» **Supplied data**:
☆ ☆ ☆ ☆ ☆ ☆ ☆
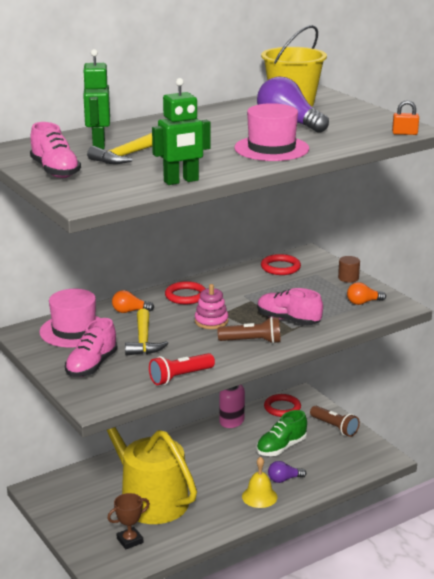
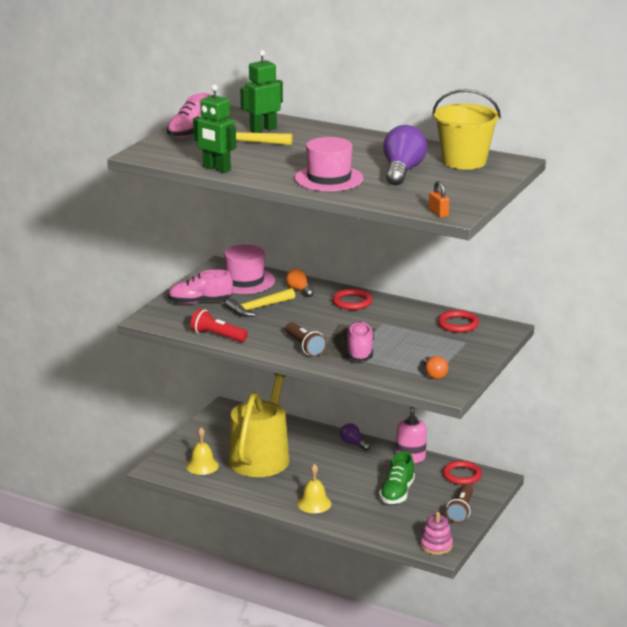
camera: 60 degrees right, 0 degrees up
(130, 540) = (202, 466): brown trophy -> yellow bell
(211, 321) = (319, 323): pink stacking toy -> pink stacking toy (436, 545)
(281, 447) = (397, 493): green shoe -> green shoe turned 90 degrees counterclockwise
(284, 479) = (350, 508): purple light bulb -> purple light bulb (353, 443)
(348, 278) = (476, 357): brown cylinder -> none
(363, 302) = (434, 374): orange light bulb -> orange light bulb turned 150 degrees counterclockwise

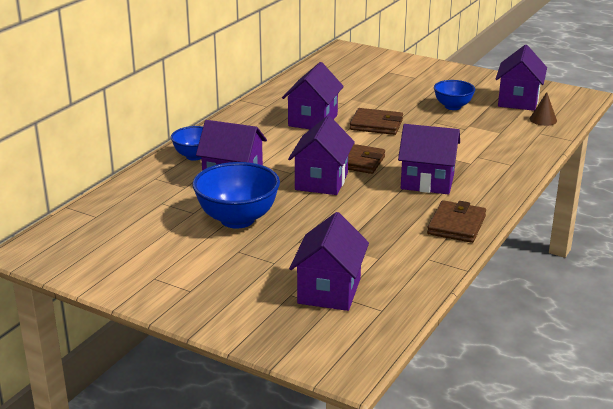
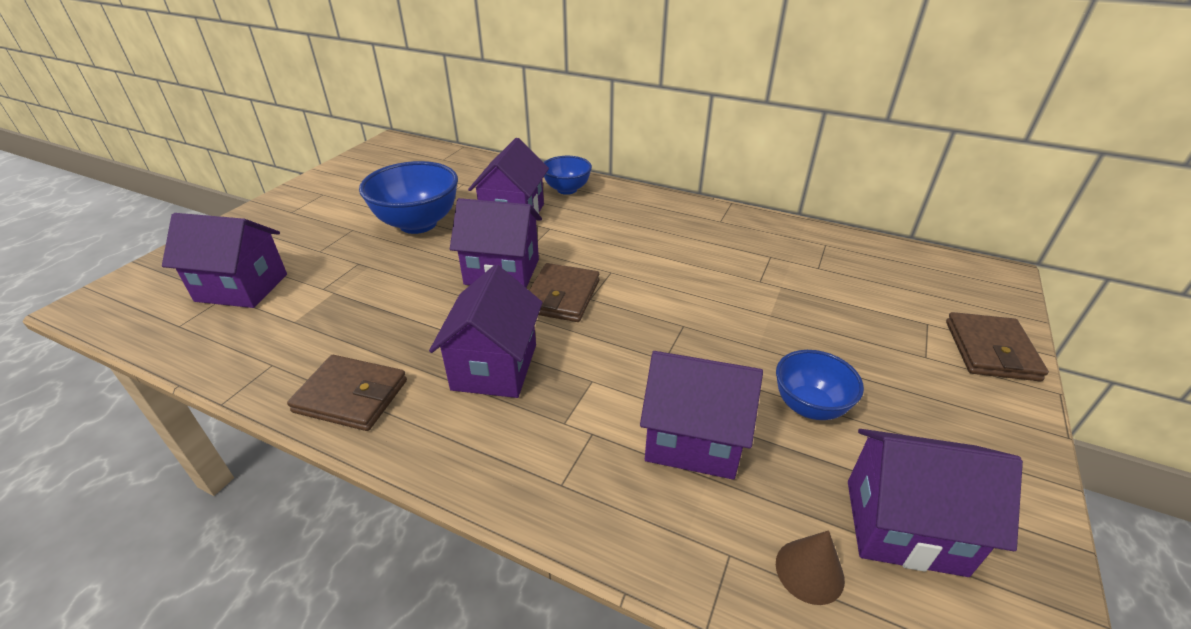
camera: 85 degrees right, 10 degrees up
(313, 120) = (687, 257): purple house -> purple house (693, 439)
(376, 125) = (692, 313): brown wallet -> brown wallet (990, 350)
☆ ☆ ☆ ☆ ☆ ☆ ☆
» **Goal of the exercise**: Output every line of the records above unchanged, and keep the pictures out.

» **Written reply**:
camera: 60 degrees right, 0 degrees up
(130, 540) = (202, 466): brown trophy -> yellow bell
(211, 321) = (319, 323): pink stacking toy -> pink stacking toy (436, 545)
(281, 447) = (397, 493): green shoe -> green shoe turned 90 degrees counterclockwise
(284, 479) = (350, 508): purple light bulb -> purple light bulb (353, 443)
(348, 278) = (476, 357): brown cylinder -> none
(363, 302) = (434, 374): orange light bulb -> orange light bulb turned 150 degrees counterclockwise

camera: 85 degrees right, 10 degrees up
(313, 120) = (687, 257): purple house -> purple house (693, 439)
(376, 125) = (692, 313): brown wallet -> brown wallet (990, 350)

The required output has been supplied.